(DATA IN THIS EXERCISE begins)
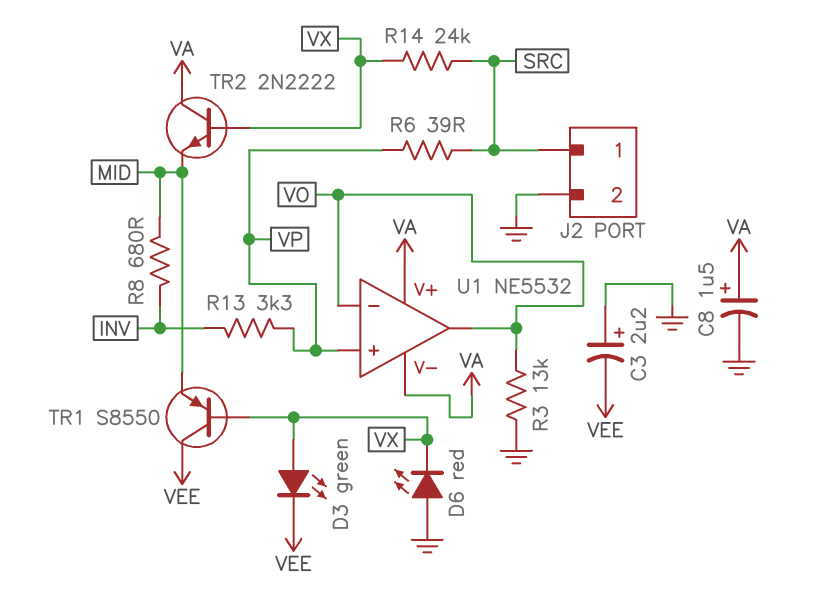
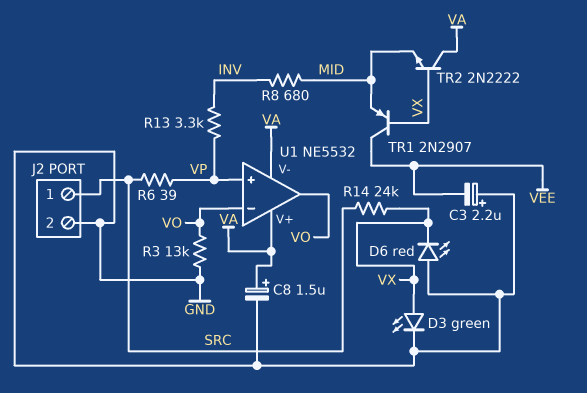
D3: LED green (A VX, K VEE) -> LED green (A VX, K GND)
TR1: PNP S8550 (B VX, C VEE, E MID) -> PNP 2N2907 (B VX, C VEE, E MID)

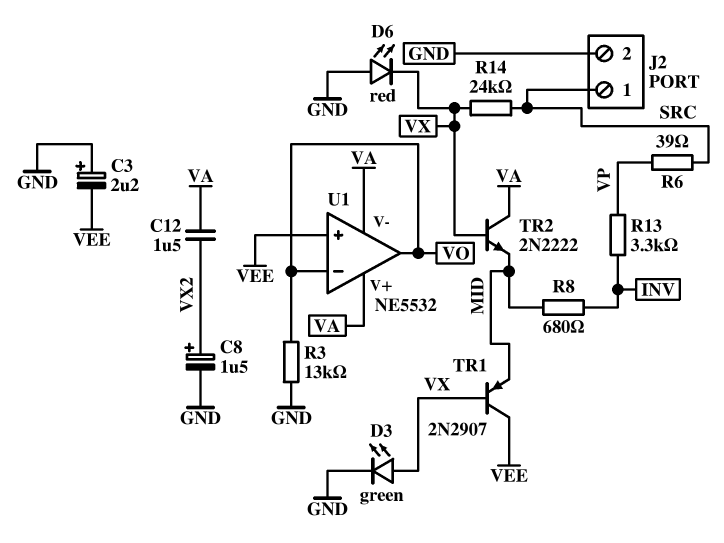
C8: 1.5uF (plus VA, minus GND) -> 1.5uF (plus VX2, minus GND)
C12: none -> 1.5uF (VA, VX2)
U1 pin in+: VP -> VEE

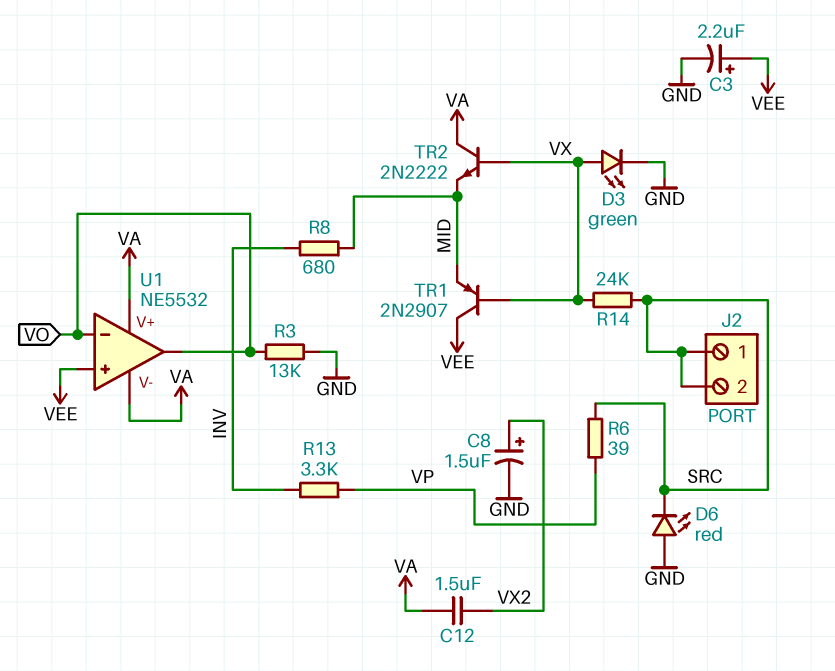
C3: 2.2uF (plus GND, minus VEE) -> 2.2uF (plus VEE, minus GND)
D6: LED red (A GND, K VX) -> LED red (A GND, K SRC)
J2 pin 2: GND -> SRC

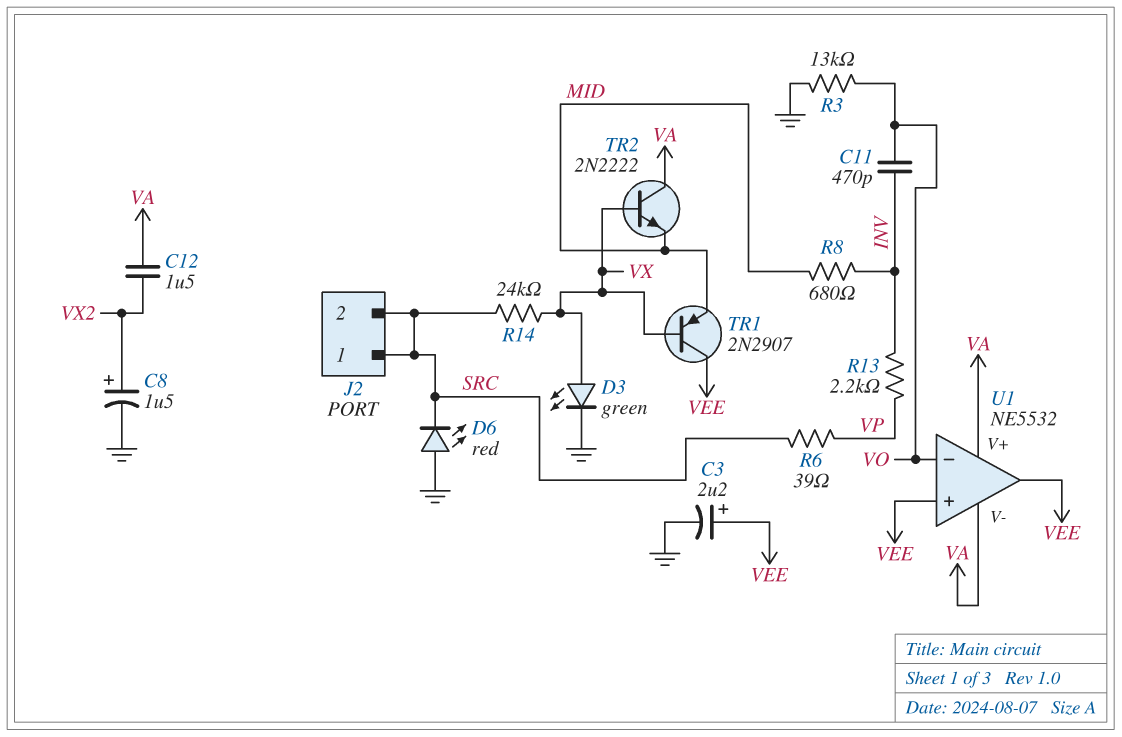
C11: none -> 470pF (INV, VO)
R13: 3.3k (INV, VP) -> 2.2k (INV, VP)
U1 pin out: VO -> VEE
(DATA IN THIS EXERCISE ends)
WORK TASK: Leaving every picture out, return the lines from the one containing "D6: LED red" through the last line of the records exactly.

EXPECTED ANSWER:
D6: LED red (A GND, K VX) -> LED red (A GND, K SRC)
J2 pin 2: GND -> SRC

C11: none -> 470pF (INV, VO)
R13: 3.3k (INV, VP) -> 2.2k (INV, VP)
U1 pin out: VO -> VEE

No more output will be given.